> [EXERCISE INSTRUCTIONS]: Find out how many lines of the material contain the string "button" and give only that figure.

> [DATA FOR THIS EXERCISE]:
╭──

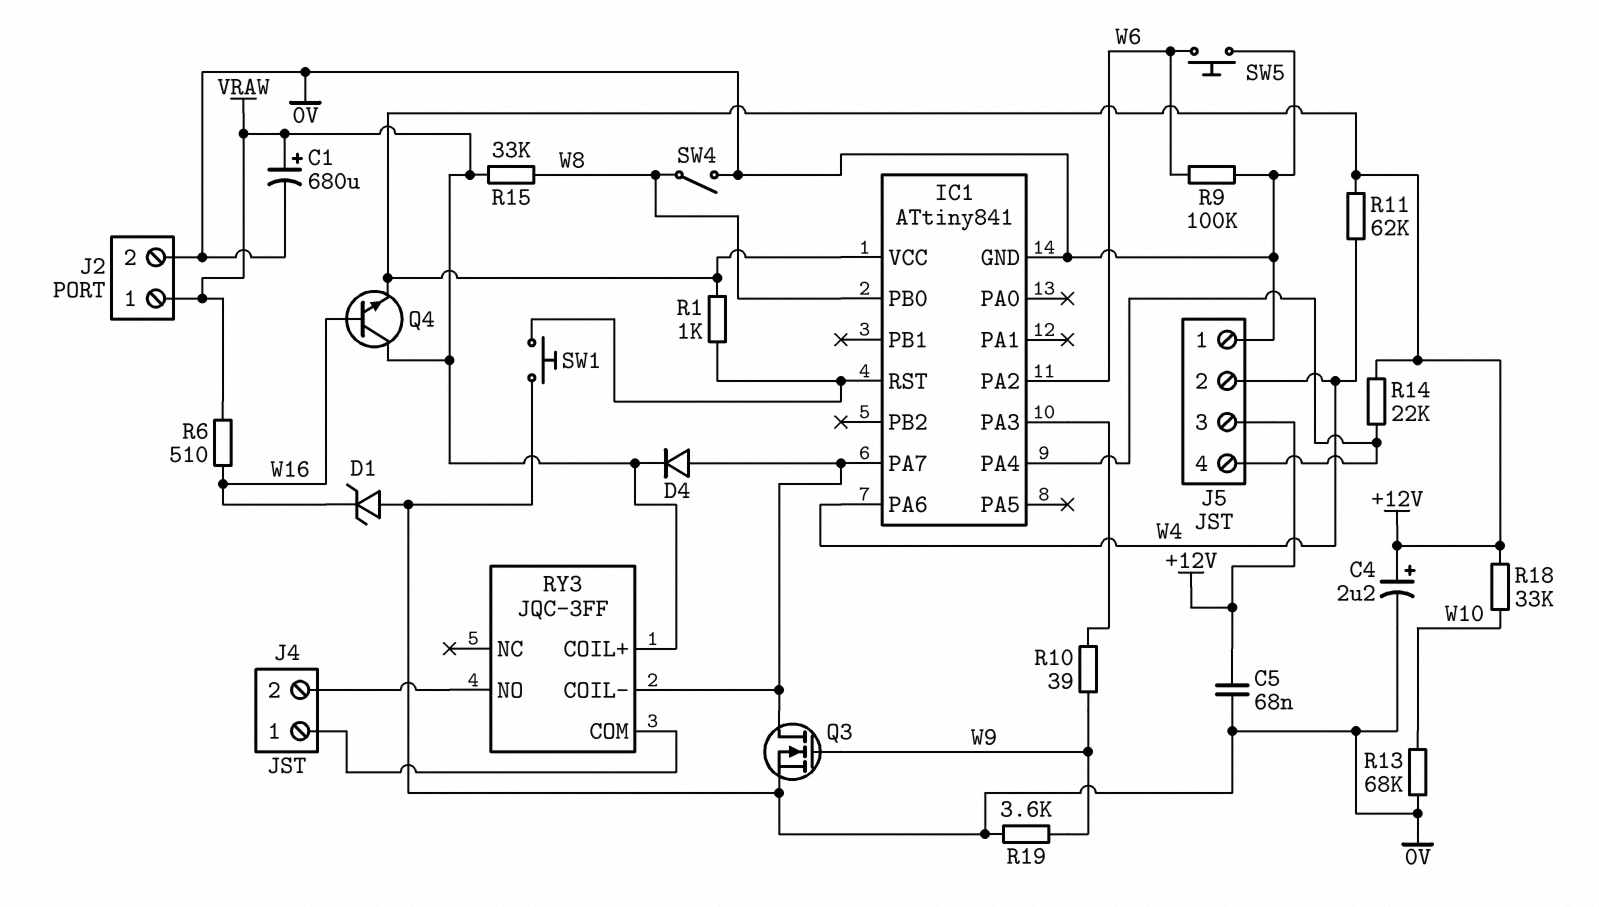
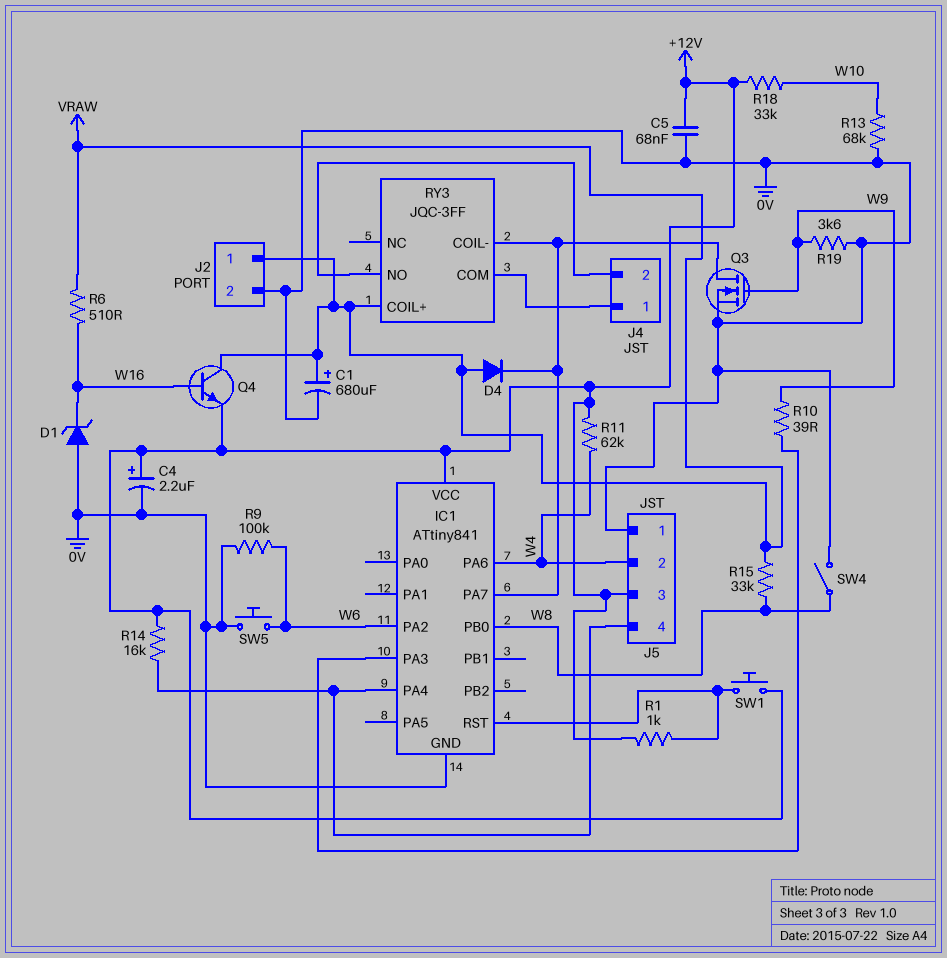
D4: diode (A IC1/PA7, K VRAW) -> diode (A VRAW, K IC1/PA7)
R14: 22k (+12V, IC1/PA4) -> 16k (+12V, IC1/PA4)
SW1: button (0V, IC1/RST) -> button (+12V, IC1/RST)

╰──
╭──

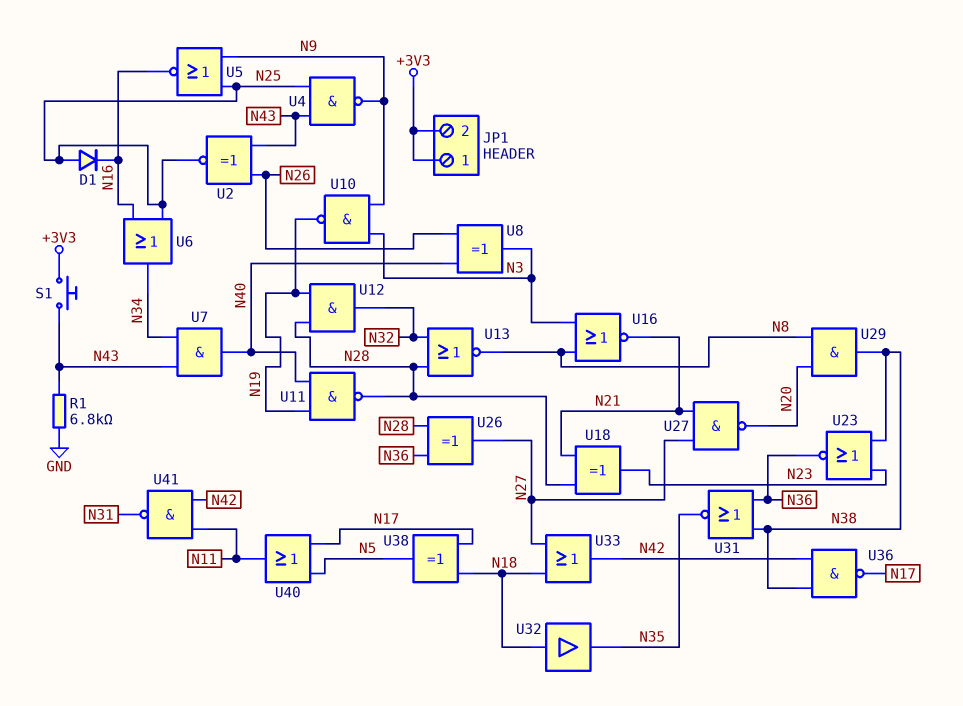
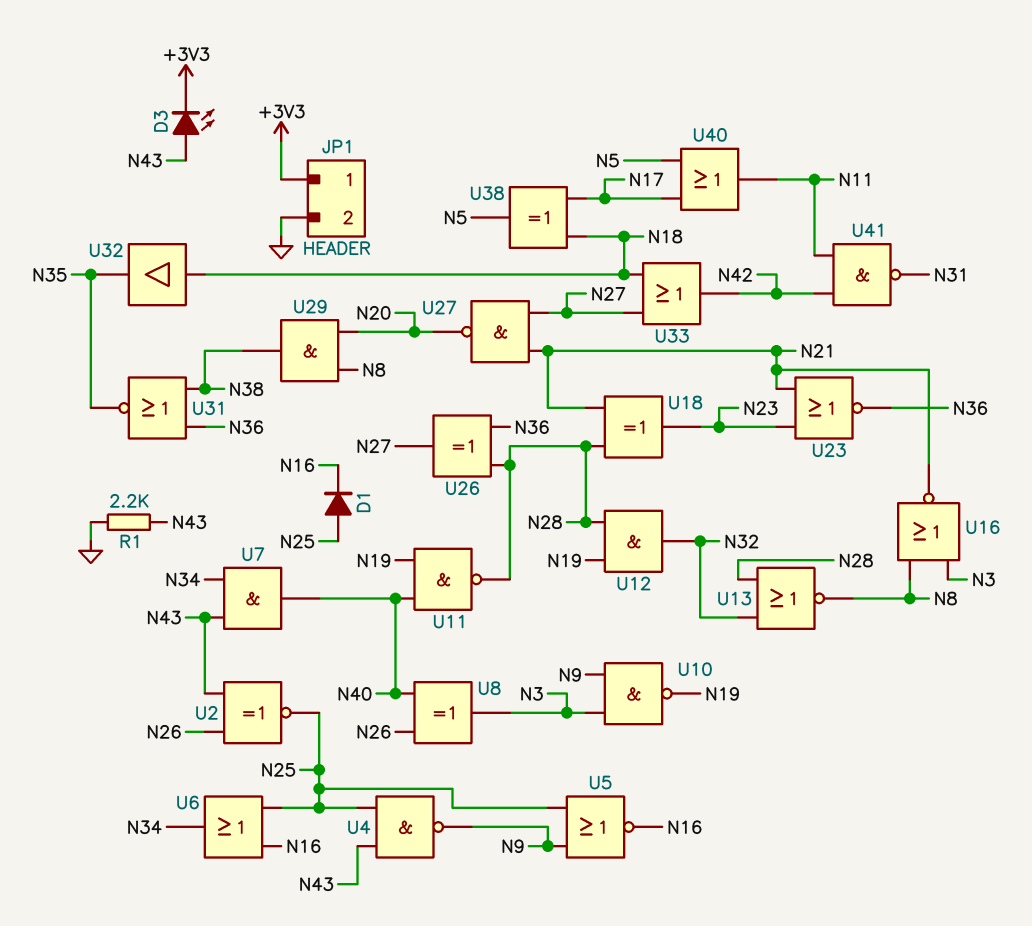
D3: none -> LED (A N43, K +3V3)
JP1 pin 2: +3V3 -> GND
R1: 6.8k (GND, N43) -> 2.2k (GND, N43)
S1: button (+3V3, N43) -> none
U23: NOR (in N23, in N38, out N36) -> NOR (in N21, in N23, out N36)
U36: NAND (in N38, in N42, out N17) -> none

╰──

> [RESPONSE BELOW]: 2